## WORK ITEM
From the records, pick out and copy each line containing "turquoise".

## DATA SUPPLIED
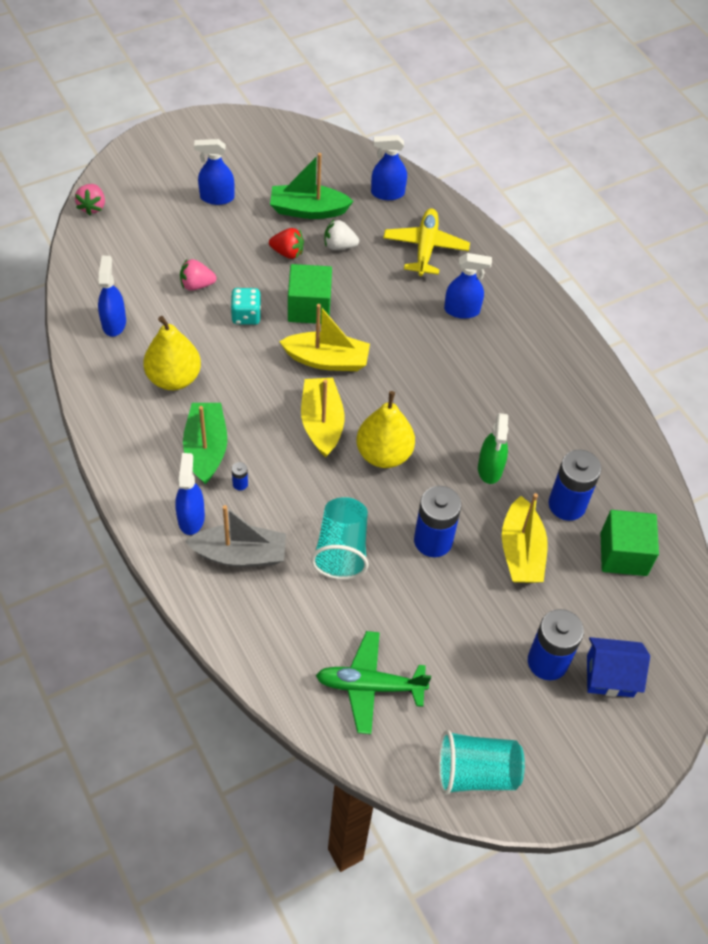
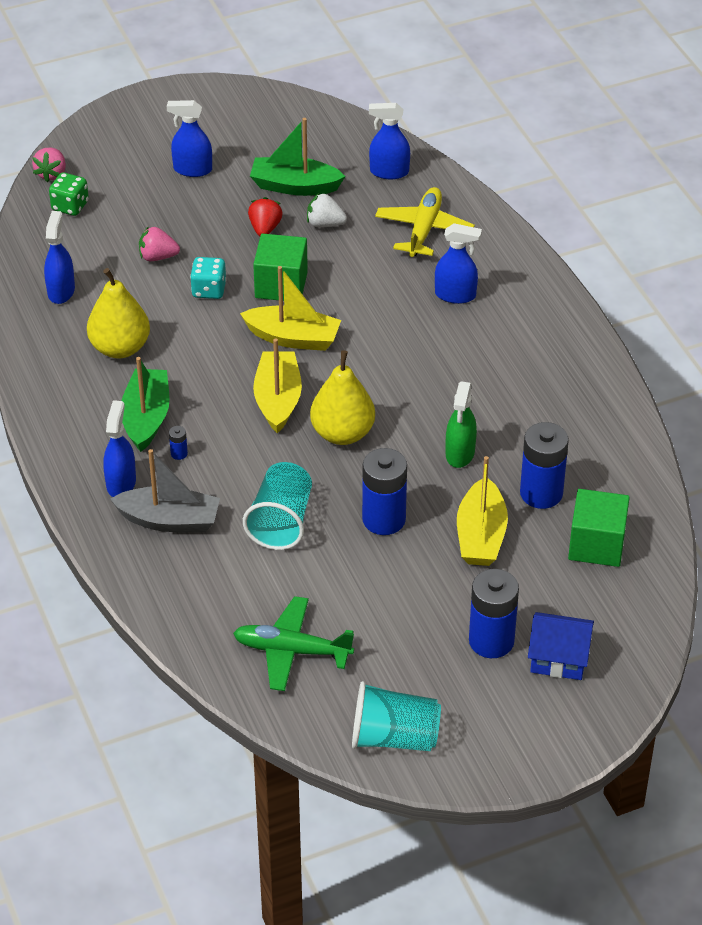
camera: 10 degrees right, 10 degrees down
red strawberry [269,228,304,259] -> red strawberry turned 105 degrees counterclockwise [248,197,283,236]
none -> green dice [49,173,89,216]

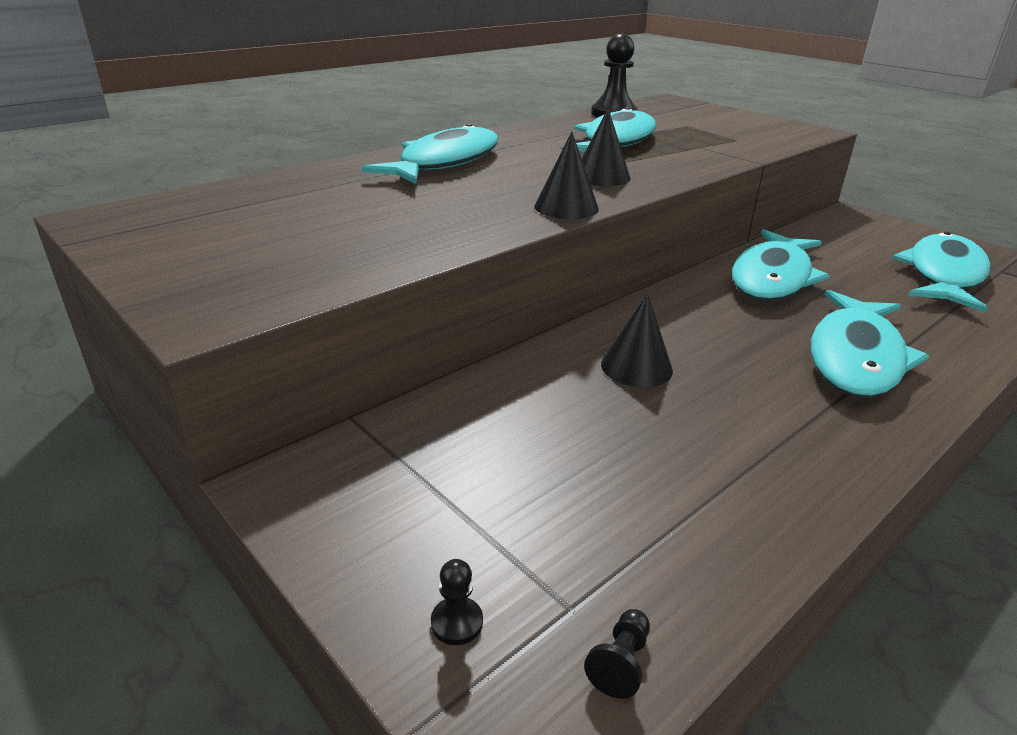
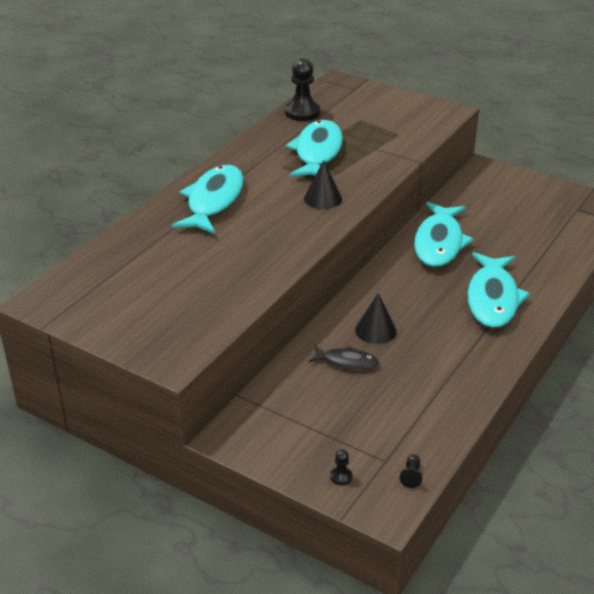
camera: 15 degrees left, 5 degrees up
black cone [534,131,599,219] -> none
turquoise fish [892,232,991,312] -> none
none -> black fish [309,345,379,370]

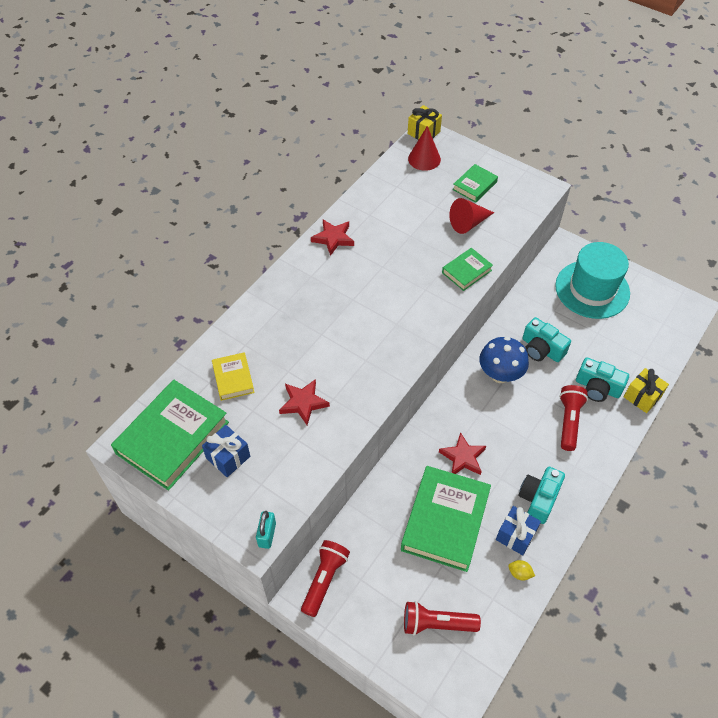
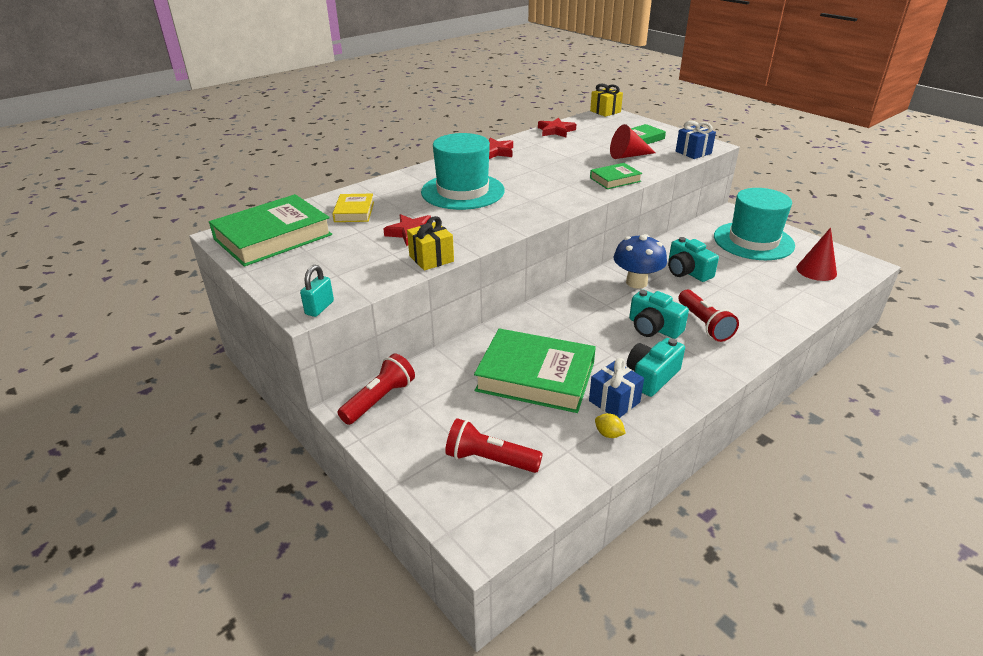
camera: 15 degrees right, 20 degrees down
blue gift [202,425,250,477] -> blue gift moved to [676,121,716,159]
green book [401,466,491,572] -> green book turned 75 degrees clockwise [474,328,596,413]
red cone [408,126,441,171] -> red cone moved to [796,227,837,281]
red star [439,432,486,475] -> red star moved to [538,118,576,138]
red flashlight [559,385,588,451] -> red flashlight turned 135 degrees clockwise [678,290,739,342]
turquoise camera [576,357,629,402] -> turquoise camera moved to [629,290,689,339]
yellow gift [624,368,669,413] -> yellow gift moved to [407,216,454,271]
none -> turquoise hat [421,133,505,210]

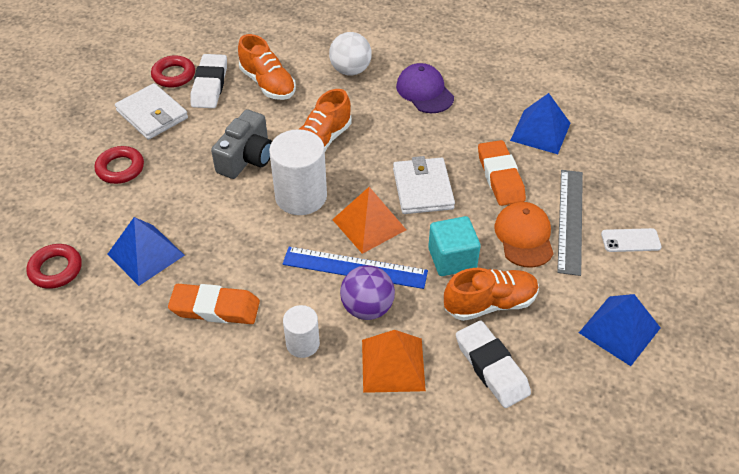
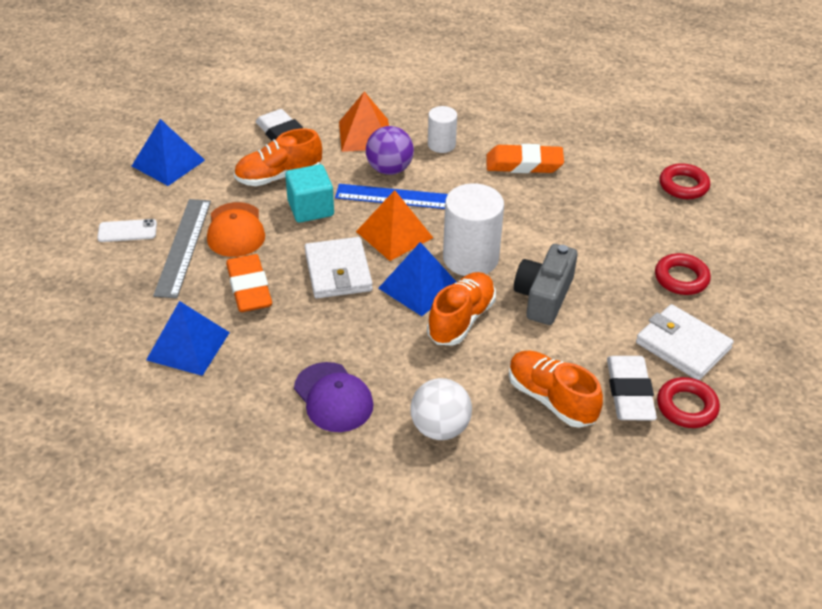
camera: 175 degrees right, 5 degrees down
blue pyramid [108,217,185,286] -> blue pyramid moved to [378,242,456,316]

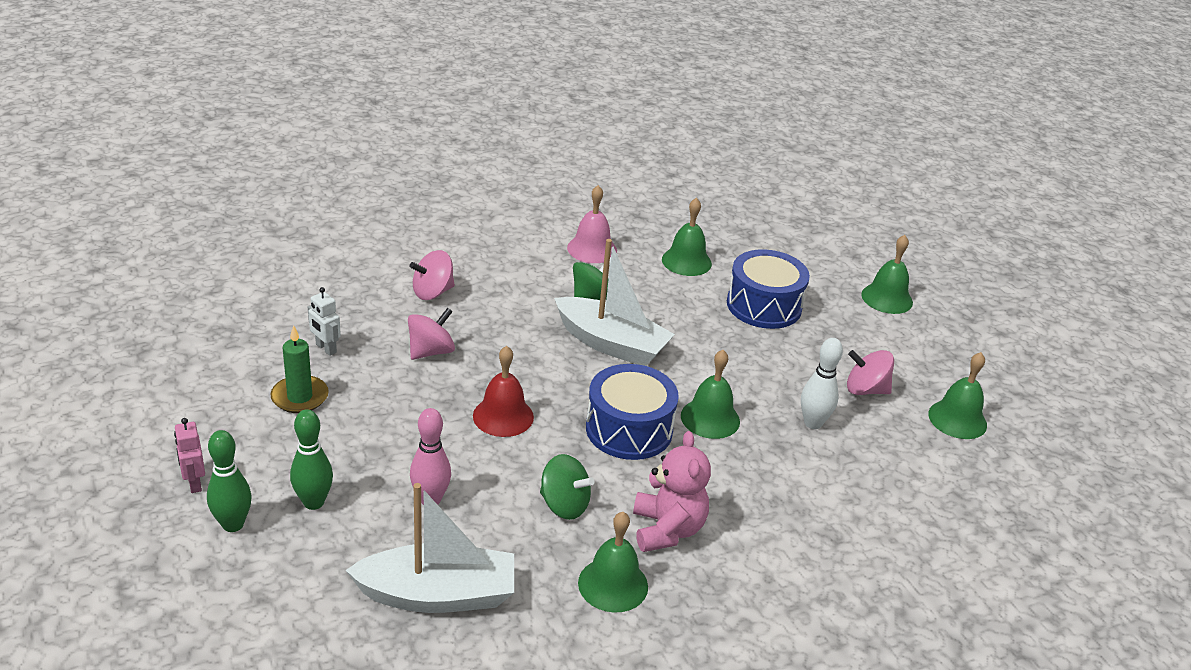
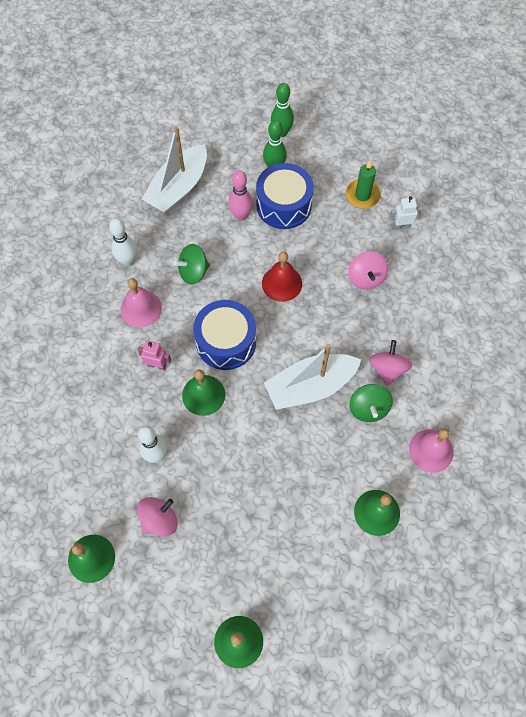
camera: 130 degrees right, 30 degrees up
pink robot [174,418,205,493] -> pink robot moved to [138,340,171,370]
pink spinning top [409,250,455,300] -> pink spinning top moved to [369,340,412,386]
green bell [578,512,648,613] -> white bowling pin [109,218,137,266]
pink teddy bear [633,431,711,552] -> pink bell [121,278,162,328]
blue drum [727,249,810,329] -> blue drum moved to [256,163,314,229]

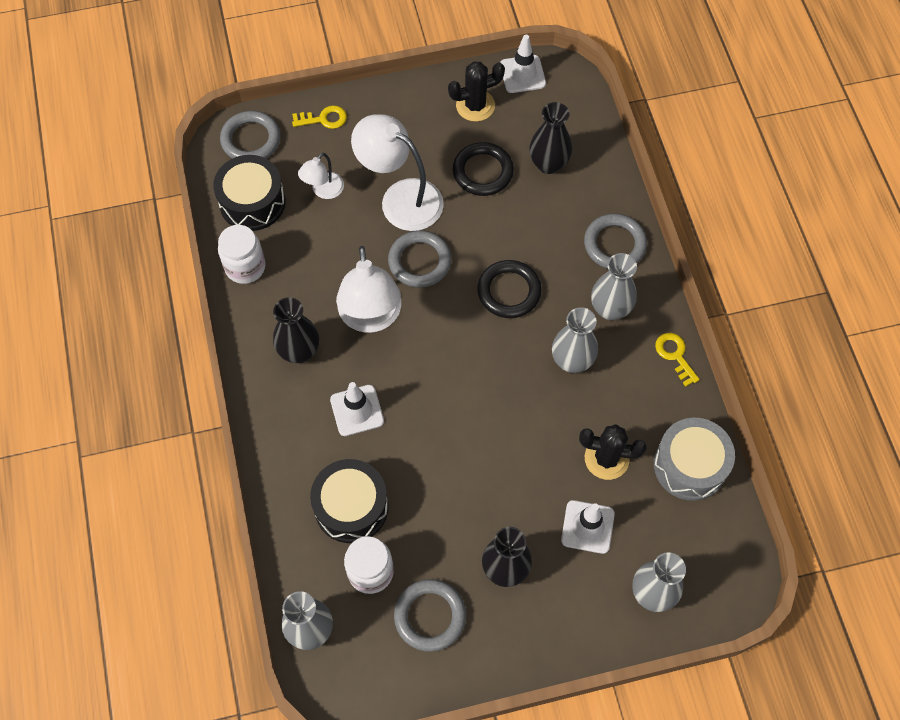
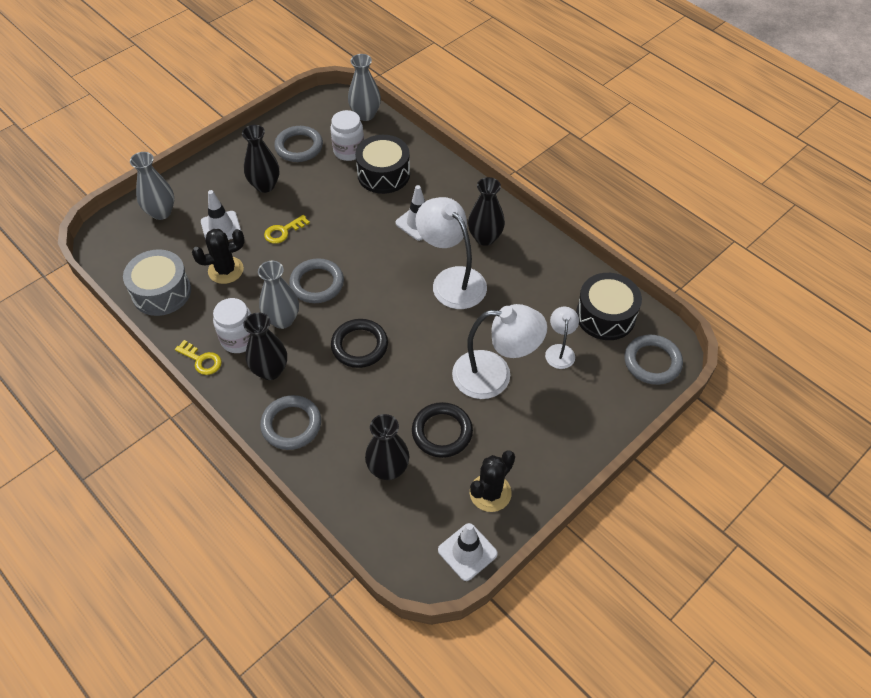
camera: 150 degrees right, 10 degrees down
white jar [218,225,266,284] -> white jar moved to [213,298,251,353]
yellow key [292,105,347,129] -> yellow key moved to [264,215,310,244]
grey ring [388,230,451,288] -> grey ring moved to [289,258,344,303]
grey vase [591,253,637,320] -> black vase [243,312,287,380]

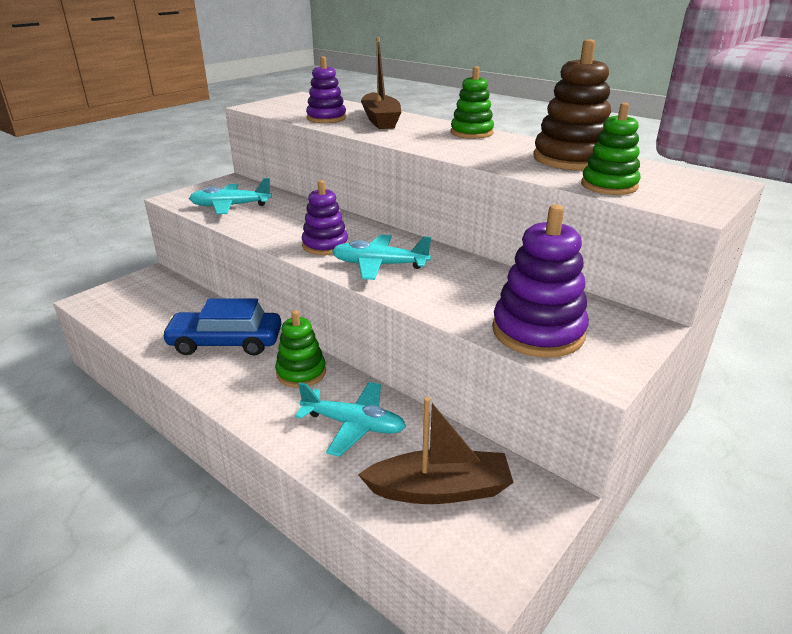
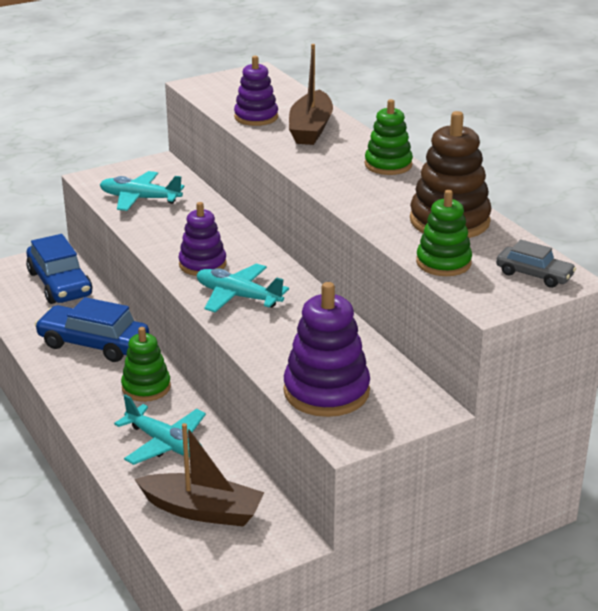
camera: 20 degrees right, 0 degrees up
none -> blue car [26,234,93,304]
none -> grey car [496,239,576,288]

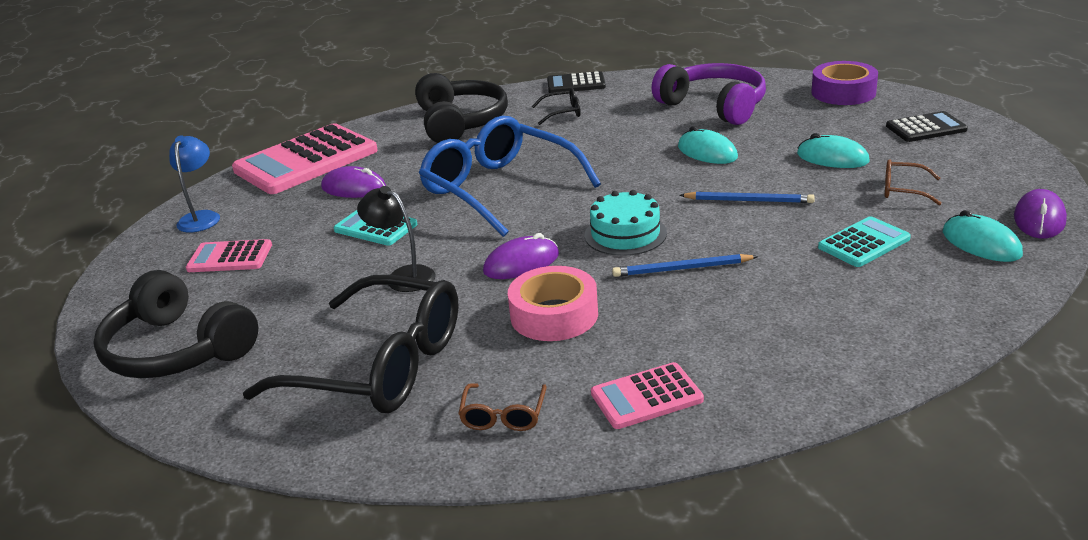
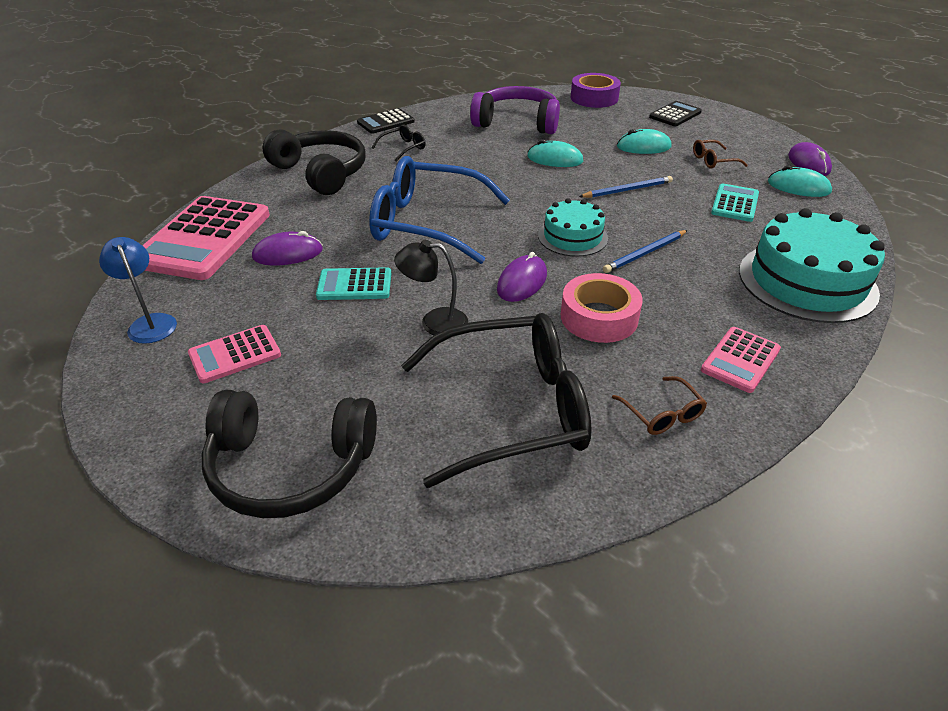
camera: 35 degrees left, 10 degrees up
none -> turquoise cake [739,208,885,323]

## EXERCISE RESPONSE
turquoise fish [892,232,991,312] -> none
turquoise camera [576,357,629,402] -> turquoise camera moved to [629,290,689,339]
none -> turquoise hat [421,133,505,210]
none -> turquoise cake [739,208,885,323]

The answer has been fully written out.